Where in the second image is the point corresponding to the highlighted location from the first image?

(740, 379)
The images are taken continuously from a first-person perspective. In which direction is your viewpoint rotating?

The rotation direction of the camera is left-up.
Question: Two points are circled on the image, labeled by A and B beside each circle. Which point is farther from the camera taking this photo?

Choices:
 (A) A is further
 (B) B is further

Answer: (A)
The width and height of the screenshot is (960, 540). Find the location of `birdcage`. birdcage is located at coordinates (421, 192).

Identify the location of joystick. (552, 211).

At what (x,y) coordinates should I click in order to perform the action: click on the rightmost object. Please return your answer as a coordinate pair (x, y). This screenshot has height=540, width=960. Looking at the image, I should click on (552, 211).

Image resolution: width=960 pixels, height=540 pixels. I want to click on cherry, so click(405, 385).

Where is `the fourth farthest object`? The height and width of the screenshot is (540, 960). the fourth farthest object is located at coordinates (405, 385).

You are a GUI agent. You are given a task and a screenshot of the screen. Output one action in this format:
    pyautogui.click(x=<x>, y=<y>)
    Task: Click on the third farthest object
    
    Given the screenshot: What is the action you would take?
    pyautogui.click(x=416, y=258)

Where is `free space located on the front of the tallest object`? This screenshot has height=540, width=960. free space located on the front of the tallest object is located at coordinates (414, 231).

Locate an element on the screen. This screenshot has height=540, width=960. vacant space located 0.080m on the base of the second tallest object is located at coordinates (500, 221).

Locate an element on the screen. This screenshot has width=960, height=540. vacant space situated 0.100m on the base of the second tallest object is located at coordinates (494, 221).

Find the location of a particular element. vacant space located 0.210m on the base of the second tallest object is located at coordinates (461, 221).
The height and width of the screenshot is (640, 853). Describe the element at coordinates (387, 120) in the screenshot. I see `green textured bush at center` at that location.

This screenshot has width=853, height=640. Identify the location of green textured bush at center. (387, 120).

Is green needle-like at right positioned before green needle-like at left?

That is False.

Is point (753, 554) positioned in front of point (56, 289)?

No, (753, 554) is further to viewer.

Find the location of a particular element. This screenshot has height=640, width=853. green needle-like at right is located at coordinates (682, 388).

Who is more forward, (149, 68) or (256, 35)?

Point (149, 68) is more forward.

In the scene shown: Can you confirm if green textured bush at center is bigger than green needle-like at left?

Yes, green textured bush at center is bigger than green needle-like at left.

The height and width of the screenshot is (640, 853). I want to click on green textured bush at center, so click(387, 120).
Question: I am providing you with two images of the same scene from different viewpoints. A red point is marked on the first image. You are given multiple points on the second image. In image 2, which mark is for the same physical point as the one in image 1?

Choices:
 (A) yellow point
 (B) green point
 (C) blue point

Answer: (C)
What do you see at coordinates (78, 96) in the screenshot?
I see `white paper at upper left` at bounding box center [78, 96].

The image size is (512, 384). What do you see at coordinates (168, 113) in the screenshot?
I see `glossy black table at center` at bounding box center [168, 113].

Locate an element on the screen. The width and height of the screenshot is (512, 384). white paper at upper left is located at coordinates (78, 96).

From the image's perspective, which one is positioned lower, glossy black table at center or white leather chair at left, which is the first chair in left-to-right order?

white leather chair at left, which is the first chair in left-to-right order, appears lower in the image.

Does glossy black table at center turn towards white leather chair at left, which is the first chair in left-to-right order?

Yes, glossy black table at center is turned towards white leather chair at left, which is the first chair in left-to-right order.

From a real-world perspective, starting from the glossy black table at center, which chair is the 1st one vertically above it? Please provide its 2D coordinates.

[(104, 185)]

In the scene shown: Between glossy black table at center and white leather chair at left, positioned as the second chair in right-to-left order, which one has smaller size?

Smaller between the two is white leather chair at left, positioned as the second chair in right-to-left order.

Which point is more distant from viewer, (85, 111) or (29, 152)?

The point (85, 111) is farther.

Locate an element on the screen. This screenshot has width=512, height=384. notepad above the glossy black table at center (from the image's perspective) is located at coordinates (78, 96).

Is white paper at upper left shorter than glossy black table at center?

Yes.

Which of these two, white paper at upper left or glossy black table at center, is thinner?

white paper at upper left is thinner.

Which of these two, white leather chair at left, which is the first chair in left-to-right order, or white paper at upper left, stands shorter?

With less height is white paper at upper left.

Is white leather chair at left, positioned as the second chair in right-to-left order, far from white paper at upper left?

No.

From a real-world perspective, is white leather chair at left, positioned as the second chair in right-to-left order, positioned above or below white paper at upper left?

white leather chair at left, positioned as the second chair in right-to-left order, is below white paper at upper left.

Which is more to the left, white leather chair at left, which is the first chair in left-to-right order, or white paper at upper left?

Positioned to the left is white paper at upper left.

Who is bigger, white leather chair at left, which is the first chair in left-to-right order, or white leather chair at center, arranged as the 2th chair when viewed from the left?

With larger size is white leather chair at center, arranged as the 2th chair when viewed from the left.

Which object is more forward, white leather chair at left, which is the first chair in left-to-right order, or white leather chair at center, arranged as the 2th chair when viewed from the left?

▶ The request: Rewrite all the records above, changing every "second tallest object" to "second highest object" and leaving everything else as it is.

▶ Task output:
Where in the second image is the point corresponding to the highlighted location from the first image?

(740, 379)
The images are taken continuously from a first-person perspective. In which direction is your viewpoint rotating?

The rotation direction of the camera is left-up.
Question: Two points are circled on the image, labeled by A and B beside each circle. Which point is farther from the camera taking this photo?

Choices:
 (A) A is further
 (B) B is further

Answer: (A)
The width and height of the screenshot is (960, 540). Find the location of `birdcage`. birdcage is located at coordinates (421, 192).

Identify the location of joystick. (552, 211).

At what (x,y) coordinates should I click in order to perform the action: click on the rightmost object. Please return your answer as a coordinate pair (x, y). This screenshot has height=540, width=960. Looking at the image, I should click on (552, 211).

Image resolution: width=960 pixels, height=540 pixels. I want to click on cherry, so click(405, 385).

Where is `the fourth farthest object`? The height and width of the screenshot is (540, 960). the fourth farthest object is located at coordinates (405, 385).

You are a GUI agent. You are given a task and a screenshot of the screen. Output one action in this format:
    pyautogui.click(x=<x>, y=<y>)
    Task: Click on the third farthest object
    
    Given the screenshot: What is the action you would take?
    pyautogui.click(x=416, y=258)

Where is `free space located on the front of the tallest object`? This screenshot has height=540, width=960. free space located on the front of the tallest object is located at coordinates (414, 231).

Locate an element on the screen. This screenshot has height=540, width=960. vacant space located 0.080m on the base of the second highest object is located at coordinates (500, 221).

Locate an element on the screen. This screenshot has width=960, height=540. vacant space situated 0.100m on the base of the second highest object is located at coordinates (494, 221).

Find the location of a particular element. vacant space located 0.210m on the base of the second highest object is located at coordinates (461, 221).
The height and width of the screenshot is (640, 853). Describe the element at coordinates (387, 120) in the screenshot. I see `green textured bush at center` at that location.

This screenshot has width=853, height=640. Identify the location of green textured bush at center. (387, 120).

Is green needle-like at right positioned before green needle-like at left?

That is False.

Is point (753, 554) positioned in front of point (56, 289)?

No, (753, 554) is further to viewer.

Find the location of a particular element. This screenshot has height=640, width=853. green needle-like at right is located at coordinates (682, 388).

Who is more forward, (149, 68) or (256, 35)?

Point (149, 68) is more forward.

In the scene shown: Can you confirm if green textured bush at center is bigger than green needle-like at left?

Yes, green textured bush at center is bigger than green needle-like at left.

The height and width of the screenshot is (640, 853). I want to click on green textured bush at center, so click(387, 120).
Question: I am providing you with two images of the same scene from different viewpoints. A red point is marked on the first image. You are given multiple points on the second image. In image 2, which mark is for the same physical point as the one in image 1?

Choices:
 (A) yellow point
 (B) green point
 (C) blue point

Answer: (C)
What do you see at coordinates (78, 96) in the screenshot?
I see `white paper at upper left` at bounding box center [78, 96].

The image size is (512, 384). What do you see at coordinates (168, 113) in the screenshot?
I see `glossy black table at center` at bounding box center [168, 113].

Locate an element on the screen. The width and height of the screenshot is (512, 384). white paper at upper left is located at coordinates (78, 96).

From the image's perspective, which one is positioned lower, glossy black table at center or white leather chair at left, which is the first chair in left-to-right order?

white leather chair at left, which is the first chair in left-to-right order, appears lower in the image.

Does glossy black table at center turn towards white leather chair at left, which is the first chair in left-to-right order?

Yes, glossy black table at center is turned towards white leather chair at left, which is the first chair in left-to-right order.

From a real-world perspective, starting from the glossy black table at center, which chair is the 1st one vertically above it? Please provide its 2D coordinates.

[(104, 185)]

In the scene shown: Between glossy black table at center and white leather chair at left, positioned as the second chair in right-to-left order, which one has smaller size?

Smaller between the two is white leather chair at left, positioned as the second chair in right-to-left order.

Which point is more distant from viewer, (85, 111) or (29, 152)?

The point (85, 111) is farther.

Locate an element on the screen. This screenshot has width=512, height=384. notepad above the glossy black table at center (from the image's perspective) is located at coordinates (78, 96).

Is white paper at upper left shorter than glossy black table at center?

Yes.

Which of these two, white paper at upper left or glossy black table at center, is thinner?

white paper at upper left is thinner.

Which of these two, white leather chair at left, which is the first chair in left-to-right order, or white paper at upper left, stands shorter?

With less height is white paper at upper left.

Is white leather chair at left, positioned as the second chair in right-to-left order, far from white paper at upper left?

No.

From a real-world perspective, is white leather chair at left, positioned as the second chair in right-to-left order, positioned above or below white paper at upper left?

white leather chair at left, positioned as the second chair in right-to-left order, is below white paper at upper left.

Which is more to the left, white leather chair at left, which is the first chair in left-to-right order, or white paper at upper left?

Positioned to the left is white paper at upper left.

Who is bigger, white leather chair at left, which is the first chair in left-to-right order, or white leather chair at center, arranged as the 2th chair when viewed from the left?

With larger size is white leather chair at center, arranged as the 2th chair when viewed from the left.

Which object is more forward, white leather chair at left, which is the first chair in left-to-right order, or white leather chair at center, arranged as the 2th chair when viewed from the left?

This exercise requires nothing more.